**REQUIREMENT:**
Using the listing that follows, filter out every line lacking the string "türkis" and return the rest.

■ ■ ■

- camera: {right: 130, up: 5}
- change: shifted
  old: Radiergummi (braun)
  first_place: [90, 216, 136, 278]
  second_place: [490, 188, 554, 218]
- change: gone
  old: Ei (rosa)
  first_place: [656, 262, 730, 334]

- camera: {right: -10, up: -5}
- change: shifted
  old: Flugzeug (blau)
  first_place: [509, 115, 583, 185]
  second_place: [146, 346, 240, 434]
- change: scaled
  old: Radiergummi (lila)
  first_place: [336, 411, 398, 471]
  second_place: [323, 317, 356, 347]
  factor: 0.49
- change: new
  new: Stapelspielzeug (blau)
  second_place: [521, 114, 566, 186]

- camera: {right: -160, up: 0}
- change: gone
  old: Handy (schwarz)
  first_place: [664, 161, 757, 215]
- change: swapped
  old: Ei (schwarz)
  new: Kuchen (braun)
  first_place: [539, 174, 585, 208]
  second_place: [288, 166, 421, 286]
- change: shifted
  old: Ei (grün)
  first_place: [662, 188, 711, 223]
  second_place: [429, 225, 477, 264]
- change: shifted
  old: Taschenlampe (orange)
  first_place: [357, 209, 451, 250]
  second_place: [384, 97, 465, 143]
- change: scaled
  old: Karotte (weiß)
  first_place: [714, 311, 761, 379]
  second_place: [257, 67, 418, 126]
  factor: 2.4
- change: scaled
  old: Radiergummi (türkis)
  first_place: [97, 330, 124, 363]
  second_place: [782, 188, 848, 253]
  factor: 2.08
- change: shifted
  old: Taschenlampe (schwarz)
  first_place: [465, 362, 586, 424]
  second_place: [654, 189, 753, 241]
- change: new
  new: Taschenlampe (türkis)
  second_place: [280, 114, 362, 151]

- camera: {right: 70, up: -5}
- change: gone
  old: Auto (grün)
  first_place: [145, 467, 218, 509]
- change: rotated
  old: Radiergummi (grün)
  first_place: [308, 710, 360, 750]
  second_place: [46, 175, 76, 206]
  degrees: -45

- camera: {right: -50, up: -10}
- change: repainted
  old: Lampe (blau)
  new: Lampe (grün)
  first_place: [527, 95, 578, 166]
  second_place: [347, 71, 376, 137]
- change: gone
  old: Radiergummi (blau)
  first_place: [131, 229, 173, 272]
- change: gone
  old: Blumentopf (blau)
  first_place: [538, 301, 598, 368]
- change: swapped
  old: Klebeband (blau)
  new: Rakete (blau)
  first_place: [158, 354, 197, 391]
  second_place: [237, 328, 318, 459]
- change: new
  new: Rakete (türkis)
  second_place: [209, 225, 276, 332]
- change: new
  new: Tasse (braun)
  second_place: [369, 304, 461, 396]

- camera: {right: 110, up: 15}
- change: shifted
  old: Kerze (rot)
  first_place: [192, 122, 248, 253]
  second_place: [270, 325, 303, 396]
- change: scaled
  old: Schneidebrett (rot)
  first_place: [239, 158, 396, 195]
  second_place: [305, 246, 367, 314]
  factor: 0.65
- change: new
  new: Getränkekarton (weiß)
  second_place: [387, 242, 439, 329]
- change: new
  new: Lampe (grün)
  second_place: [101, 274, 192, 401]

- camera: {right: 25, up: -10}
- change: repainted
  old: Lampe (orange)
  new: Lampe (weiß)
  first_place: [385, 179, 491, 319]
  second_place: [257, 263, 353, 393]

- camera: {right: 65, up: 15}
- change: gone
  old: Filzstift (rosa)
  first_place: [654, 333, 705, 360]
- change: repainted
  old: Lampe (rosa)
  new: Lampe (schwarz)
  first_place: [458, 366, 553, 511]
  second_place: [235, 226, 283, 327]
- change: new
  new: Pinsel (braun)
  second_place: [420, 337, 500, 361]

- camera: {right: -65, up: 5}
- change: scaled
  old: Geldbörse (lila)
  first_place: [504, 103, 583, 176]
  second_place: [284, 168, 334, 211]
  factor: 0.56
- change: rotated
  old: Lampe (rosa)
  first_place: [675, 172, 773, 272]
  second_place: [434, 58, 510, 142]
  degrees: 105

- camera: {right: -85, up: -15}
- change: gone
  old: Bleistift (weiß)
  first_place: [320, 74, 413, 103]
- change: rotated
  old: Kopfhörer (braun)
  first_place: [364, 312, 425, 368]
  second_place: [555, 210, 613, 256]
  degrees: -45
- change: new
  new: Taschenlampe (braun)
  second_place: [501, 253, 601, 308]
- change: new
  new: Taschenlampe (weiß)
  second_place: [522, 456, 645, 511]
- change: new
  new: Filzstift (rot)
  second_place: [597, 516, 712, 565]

■ ■ ■

**FINISHED TASK:**
  old: Radiergummi (türkis)
  new: Taschenlampe (türkis)
  new: Rakete (türkis)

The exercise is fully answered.